Start SUPPLIED MATERIAL
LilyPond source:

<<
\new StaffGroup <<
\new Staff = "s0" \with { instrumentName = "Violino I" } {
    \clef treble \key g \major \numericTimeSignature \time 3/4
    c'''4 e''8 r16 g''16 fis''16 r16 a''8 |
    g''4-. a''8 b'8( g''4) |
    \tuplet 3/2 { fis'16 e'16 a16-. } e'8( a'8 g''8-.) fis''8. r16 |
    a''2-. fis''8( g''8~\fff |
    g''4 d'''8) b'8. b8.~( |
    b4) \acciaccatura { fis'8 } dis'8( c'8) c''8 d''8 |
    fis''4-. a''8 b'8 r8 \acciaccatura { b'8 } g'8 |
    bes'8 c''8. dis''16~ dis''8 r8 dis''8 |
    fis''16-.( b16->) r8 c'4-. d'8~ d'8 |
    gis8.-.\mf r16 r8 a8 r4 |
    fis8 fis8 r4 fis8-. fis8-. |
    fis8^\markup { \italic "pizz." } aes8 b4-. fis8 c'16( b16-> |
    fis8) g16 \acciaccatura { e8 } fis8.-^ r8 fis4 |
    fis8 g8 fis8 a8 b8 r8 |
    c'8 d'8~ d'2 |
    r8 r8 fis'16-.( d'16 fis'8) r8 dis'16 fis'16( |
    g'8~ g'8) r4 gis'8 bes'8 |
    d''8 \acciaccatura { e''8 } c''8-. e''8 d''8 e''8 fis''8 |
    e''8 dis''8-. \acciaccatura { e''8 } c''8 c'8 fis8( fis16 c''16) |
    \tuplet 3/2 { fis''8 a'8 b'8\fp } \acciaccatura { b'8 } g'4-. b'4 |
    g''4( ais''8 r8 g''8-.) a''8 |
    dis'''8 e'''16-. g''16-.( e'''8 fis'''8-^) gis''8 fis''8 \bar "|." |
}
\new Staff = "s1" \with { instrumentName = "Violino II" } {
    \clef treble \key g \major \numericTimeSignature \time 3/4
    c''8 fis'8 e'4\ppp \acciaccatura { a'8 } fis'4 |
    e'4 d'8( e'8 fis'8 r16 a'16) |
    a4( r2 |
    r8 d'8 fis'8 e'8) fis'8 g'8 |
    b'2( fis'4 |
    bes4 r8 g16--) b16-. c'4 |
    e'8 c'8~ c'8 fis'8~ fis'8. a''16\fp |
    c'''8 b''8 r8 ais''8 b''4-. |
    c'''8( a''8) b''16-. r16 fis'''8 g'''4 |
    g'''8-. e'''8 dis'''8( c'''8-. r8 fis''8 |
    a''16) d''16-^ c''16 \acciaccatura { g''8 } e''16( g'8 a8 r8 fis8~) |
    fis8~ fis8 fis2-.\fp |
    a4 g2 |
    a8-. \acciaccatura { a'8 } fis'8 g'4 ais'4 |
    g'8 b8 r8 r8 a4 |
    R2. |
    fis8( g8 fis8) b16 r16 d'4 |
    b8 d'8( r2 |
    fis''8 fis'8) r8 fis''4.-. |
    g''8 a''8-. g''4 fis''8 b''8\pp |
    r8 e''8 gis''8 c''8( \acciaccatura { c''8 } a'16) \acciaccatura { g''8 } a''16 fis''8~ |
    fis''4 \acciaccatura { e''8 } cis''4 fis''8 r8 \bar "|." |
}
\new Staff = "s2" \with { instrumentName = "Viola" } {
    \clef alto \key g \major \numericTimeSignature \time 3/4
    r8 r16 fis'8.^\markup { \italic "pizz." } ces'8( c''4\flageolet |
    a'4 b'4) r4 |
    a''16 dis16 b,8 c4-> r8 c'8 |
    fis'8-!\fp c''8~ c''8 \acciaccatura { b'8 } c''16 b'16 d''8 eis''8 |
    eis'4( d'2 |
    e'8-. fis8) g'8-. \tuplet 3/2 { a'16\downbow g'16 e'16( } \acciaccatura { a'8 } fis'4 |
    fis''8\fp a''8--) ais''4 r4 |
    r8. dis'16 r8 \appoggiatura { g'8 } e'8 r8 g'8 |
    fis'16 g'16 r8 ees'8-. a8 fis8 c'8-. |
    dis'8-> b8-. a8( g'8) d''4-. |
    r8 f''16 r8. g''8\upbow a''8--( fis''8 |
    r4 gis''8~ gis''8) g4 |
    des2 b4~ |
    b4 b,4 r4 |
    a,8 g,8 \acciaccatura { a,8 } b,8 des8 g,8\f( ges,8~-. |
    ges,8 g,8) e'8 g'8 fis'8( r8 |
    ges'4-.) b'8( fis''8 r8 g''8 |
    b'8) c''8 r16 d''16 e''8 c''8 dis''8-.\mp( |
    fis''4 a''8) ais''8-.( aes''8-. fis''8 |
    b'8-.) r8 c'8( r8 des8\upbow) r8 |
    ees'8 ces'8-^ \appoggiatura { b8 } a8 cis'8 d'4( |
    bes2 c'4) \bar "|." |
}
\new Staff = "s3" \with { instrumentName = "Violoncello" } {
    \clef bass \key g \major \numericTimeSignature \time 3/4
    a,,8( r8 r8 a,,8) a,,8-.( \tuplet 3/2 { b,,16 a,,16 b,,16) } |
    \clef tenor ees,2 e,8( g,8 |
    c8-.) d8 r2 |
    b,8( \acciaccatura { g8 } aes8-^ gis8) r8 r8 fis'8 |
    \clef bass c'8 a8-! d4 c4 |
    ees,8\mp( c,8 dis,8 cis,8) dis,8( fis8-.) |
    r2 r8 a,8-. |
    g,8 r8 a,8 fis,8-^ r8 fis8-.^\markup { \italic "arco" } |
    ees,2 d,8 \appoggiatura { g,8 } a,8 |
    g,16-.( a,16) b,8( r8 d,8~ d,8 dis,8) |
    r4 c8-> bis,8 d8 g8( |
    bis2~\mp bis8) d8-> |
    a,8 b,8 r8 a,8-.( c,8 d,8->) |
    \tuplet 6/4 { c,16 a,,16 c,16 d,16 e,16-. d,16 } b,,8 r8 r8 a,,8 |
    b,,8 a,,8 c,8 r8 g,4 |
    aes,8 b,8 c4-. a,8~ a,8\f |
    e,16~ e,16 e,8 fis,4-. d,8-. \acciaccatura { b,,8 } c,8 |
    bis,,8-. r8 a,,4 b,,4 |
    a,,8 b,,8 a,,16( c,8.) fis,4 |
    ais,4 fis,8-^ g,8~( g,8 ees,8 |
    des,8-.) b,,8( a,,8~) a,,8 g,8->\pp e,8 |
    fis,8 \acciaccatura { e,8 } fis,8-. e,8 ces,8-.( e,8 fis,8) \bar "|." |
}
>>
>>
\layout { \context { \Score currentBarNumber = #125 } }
End SUPPLIED MATERIAL
**WHAT TO DO**
Find every line above that contains the string "clef" and copy each of those lines. Case counts.

**SOLVED EXERCISE**
    \clef treble \key g \major \numericTimeSignature \time 3/4
    \clef treble \key g \major \numericTimeSignature \time 3/4
    \clef alto \key g \major \numericTimeSignature \time 3/4
    \clef bass \key g \major \numericTimeSignature \time 3/4
    \clef tenor ees,2 e,8( g,8 |
    \clef bass c'8 a8-! d4 c4 |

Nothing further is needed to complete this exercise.